> _Aim of the exercise_:
Locate each line in the rows below that contains the string "clef" and copy those lines out in full. The match is case-sensitive.

> _Records for this exercise_:
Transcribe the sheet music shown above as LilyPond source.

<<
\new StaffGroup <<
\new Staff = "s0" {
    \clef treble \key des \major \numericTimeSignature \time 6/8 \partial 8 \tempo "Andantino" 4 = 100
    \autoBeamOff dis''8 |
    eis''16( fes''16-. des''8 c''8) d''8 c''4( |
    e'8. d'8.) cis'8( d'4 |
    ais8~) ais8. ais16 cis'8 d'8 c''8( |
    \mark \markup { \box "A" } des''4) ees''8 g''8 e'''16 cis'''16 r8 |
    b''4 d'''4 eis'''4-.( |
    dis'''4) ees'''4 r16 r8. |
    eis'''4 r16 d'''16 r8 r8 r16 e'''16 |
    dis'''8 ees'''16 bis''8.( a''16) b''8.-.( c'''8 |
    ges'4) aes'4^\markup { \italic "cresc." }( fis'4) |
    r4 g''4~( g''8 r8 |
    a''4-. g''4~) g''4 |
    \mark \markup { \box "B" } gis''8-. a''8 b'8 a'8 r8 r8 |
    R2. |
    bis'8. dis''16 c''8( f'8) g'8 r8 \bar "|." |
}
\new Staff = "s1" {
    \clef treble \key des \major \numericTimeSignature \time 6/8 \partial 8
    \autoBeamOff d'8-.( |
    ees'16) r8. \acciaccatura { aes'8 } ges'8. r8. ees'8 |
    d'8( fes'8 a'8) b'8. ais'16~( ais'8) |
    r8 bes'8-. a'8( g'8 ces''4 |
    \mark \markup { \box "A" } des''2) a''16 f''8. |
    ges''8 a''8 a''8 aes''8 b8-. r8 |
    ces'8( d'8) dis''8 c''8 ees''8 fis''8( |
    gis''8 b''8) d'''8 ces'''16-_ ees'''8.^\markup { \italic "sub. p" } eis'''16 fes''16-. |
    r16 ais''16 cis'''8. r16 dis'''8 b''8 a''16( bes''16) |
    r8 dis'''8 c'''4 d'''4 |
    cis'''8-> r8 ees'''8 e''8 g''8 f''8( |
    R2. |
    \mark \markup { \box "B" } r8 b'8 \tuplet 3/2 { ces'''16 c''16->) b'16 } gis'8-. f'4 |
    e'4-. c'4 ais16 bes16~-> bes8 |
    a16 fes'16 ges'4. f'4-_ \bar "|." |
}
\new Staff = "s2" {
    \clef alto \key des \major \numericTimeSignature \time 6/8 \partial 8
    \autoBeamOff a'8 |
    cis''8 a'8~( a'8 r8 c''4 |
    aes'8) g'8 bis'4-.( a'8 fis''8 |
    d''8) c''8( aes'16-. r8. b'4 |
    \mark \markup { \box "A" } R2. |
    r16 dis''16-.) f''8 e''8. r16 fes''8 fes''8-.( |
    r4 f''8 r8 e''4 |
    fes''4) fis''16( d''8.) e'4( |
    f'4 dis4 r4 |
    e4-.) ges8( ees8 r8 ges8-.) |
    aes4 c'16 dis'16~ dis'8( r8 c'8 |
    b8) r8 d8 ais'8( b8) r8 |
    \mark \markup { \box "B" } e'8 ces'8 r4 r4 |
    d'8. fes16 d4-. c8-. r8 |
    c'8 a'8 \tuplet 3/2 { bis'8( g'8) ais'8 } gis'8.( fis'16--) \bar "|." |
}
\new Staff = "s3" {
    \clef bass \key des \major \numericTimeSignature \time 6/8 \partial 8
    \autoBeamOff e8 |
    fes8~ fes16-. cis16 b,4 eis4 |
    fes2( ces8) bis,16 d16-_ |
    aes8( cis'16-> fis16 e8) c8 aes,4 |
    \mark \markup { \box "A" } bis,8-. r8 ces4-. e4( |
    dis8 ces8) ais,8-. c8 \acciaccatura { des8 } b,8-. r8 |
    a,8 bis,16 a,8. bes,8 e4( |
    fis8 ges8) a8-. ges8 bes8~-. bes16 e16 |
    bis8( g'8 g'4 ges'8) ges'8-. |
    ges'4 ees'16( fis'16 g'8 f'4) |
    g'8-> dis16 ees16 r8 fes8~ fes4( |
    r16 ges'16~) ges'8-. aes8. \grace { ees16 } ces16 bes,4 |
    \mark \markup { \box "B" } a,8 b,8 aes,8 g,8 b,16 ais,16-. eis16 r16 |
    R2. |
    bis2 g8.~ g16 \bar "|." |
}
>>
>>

> _Exercise solution_:
    \clef treble \key des \major \numericTimeSignature \time 6/8 \partial 8 \tempo "Andantino" 4 = 100
    \clef treble \key des \major \numericTimeSignature \time 6/8 \partial 8
    \clef alto \key des \major \numericTimeSignature \time 6/8 \partial 8
    \clef bass \key des \major \numericTimeSignature \time 6/8 \partial 8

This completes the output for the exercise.